§ **ABOUT THIS EXERCISE**
Every line with "lime" in it should be copied from the data.

§ **TASK DATA**

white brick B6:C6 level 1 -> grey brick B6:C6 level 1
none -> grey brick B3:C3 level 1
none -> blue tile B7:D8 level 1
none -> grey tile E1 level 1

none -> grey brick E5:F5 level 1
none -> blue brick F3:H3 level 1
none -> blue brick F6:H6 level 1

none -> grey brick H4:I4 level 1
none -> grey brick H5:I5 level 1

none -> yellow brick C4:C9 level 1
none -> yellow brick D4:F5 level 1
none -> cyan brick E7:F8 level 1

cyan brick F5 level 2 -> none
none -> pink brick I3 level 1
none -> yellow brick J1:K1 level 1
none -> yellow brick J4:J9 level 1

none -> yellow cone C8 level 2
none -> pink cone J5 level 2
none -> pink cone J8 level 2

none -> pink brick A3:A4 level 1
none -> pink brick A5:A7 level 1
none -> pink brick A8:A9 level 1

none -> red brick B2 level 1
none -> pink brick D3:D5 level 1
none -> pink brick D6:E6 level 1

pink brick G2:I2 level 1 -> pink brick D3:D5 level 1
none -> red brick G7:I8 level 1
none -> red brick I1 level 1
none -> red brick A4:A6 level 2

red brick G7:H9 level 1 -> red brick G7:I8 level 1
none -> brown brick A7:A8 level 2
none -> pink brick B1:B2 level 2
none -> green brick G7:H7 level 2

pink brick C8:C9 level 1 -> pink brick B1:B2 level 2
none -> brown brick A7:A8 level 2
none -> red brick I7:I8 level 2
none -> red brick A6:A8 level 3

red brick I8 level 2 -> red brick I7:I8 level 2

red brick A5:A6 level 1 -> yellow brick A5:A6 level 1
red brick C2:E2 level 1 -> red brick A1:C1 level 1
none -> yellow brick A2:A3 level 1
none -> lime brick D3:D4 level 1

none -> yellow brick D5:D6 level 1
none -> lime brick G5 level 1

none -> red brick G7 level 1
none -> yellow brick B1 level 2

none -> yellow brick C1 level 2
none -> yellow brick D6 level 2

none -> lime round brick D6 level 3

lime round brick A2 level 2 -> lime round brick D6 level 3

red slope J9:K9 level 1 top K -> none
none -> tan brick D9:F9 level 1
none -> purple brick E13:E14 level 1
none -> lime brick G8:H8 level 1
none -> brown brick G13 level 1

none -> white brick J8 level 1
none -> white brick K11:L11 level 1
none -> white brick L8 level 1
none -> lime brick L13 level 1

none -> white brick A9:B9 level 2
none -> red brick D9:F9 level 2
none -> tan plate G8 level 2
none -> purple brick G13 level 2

§ **EXERCISE RESPONSE**
none -> lime brick D3:D4 level 1
none -> lime brick G5 level 1
none -> lime round brick D6 level 3
lime round brick A2 level 2 -> lime round brick D6 level 3
none -> lime brick G8:H8 level 1
none -> lime brick L13 level 1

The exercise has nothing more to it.